**Work task**. Every line of the data below must be given again exactly.

**Available records**.
■ ■ ■ ■

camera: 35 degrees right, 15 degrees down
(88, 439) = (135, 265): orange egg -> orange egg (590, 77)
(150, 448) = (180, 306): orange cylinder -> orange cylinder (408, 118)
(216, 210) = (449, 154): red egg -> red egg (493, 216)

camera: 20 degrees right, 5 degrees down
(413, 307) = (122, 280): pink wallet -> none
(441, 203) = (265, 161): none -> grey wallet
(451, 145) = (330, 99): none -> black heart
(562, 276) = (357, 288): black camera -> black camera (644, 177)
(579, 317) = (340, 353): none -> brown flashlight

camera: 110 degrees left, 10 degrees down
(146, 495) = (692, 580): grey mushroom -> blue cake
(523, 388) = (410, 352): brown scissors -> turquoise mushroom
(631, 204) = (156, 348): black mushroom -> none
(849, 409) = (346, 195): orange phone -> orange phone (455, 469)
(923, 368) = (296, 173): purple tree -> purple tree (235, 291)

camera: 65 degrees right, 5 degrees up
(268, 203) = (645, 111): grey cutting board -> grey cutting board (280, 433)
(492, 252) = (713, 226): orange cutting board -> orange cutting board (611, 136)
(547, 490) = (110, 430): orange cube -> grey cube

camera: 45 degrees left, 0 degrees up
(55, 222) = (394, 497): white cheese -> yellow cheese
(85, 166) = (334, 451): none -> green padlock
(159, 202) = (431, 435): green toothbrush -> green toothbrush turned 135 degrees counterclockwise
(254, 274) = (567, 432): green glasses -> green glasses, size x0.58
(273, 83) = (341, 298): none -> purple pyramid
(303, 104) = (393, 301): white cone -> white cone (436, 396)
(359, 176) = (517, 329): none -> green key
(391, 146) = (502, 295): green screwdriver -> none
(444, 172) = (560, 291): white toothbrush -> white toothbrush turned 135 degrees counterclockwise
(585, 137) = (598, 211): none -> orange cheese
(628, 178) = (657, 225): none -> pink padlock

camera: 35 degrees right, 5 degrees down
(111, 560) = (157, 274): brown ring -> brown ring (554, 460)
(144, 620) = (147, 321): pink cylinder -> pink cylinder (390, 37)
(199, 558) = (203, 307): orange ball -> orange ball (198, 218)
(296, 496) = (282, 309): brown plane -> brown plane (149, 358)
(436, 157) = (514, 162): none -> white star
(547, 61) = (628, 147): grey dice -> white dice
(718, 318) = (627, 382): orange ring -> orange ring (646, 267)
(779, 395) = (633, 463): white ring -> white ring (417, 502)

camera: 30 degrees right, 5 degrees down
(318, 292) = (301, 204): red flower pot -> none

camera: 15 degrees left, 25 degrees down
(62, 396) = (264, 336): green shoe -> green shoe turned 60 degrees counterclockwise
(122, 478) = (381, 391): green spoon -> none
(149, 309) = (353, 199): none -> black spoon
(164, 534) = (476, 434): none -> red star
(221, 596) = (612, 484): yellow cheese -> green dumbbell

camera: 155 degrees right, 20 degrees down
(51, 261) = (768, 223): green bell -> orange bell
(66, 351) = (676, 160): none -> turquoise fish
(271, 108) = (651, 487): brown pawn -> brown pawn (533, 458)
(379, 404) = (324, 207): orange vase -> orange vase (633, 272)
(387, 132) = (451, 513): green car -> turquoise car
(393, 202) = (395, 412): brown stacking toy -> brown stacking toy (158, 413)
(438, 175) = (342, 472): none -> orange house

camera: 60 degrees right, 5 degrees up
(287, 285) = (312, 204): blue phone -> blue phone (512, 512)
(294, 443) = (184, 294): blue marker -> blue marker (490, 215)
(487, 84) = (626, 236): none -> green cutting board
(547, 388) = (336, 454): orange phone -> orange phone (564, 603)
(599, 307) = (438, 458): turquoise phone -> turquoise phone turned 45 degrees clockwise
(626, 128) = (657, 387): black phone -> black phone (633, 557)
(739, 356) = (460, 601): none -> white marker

■ ■ ■ ■

**Response to this task**.
camera: 35 degrees right, 15 degrees down
(88, 439) = (135, 265): orange egg -> orange egg (590, 77)
(150, 448) = (180, 306): orange cylinder -> orange cylinder (408, 118)
(216, 210) = (449, 154): red egg -> red egg (493, 216)

camera: 20 degrees right, 5 degrees down
(413, 307) = (122, 280): pink wallet -> none
(441, 203) = (265, 161): none -> grey wallet
(451, 145) = (330, 99): none -> black heart
(562, 276) = (357, 288): black camera -> black camera (644, 177)
(579, 317) = (340, 353): none -> brown flashlight

camera: 110 degrees left, 10 degrees down
(146, 495) = (692, 580): grey mushroom -> blue cake
(523, 388) = (410, 352): brown scissors -> turquoise mushroom
(631, 204) = (156, 348): black mushroom -> none
(849, 409) = (346, 195): orange phone -> orange phone (455, 469)
(923, 368) = (296, 173): purple tree -> purple tree (235, 291)

camera: 65 degrees right, 5 degrees up
(268, 203) = (645, 111): grey cutting board -> grey cutting board (280, 433)
(492, 252) = (713, 226): orange cutting board -> orange cutting board (611, 136)
(547, 490) = (110, 430): orange cube -> grey cube

camera: 45 degrees left, 0 degrees up
(55, 222) = (394, 497): white cheese -> yellow cheese
(85, 166) = (334, 451): none -> green padlock
(159, 202) = (431, 435): green toothbrush -> green toothbrush turned 135 degrees counterclockwise
(254, 274) = (567, 432): green glasses -> green glasses, size x0.58
(273, 83) = (341, 298): none -> purple pyramid
(303, 104) = (393, 301): white cone -> white cone (436, 396)
(359, 176) = (517, 329): none -> green key
(391, 146) = (502, 295): green screwdriver -> none
(444, 172) = (560, 291): white toothbrush -> white toothbrush turned 135 degrees counterclockwise
(585, 137) = (598, 211): none -> orange cheese
(628, 178) = (657, 225): none -> pink padlock

camera: 35 degrees right, 5 degrees down
(111, 560) = (157, 274): brown ring -> brown ring (554, 460)
(144, 620) = (147, 321): pink cylinder -> pink cylinder (390, 37)
(199, 558) = (203, 307): orange ball -> orange ball (198, 218)
(296, 496) = (282, 309): brown plane -> brown plane (149, 358)
(436, 157) = (514, 162): none -> white star
(547, 61) = (628, 147): grey dice -> white dice
(718, 318) = (627, 382): orange ring -> orange ring (646, 267)
(779, 395) = (633, 463): white ring -> white ring (417, 502)

camera: 30 degrees right, 5 degrees down
(318, 292) = (301, 204): red flower pot -> none

camera: 15 degrees left, 25 degrees down
(62, 396) = (264, 336): green shoe -> green shoe turned 60 degrees counterclockwise
(122, 478) = (381, 391): green spoon -> none
(149, 309) = (353, 199): none -> black spoon
(164, 534) = (476, 434): none -> red star
(221, 596) = (612, 484): yellow cheese -> green dumbbell

camera: 155 degrees right, 20 degrees down
(51, 261) = (768, 223): green bell -> orange bell
(66, 351) = (676, 160): none -> turquoise fish
(271, 108) = (651, 487): brown pawn -> brown pawn (533, 458)
(379, 404) = (324, 207): orange vase -> orange vase (633, 272)
(387, 132) = (451, 513): green car -> turquoise car
(393, 202) = (395, 412): brown stacking toy -> brown stacking toy (158, 413)
(438, 175) = (342, 472): none -> orange house

camera: 60 degrees right, 5 degrees up
(287, 285) = (312, 204): blue phone -> blue phone (512, 512)
(294, 443) = (184, 294): blue marker -> blue marker (490, 215)
(487, 84) = (626, 236): none -> green cutting board
(547, 388) = (336, 454): orange phone -> orange phone (564, 603)
(599, 307) = (438, 458): turquoise phone -> turquoise phone turned 45 degrees clockwise
(626, 128) = (657, 387): black phone -> black phone (633, 557)
(739, 356) = (460, 601): none -> white marker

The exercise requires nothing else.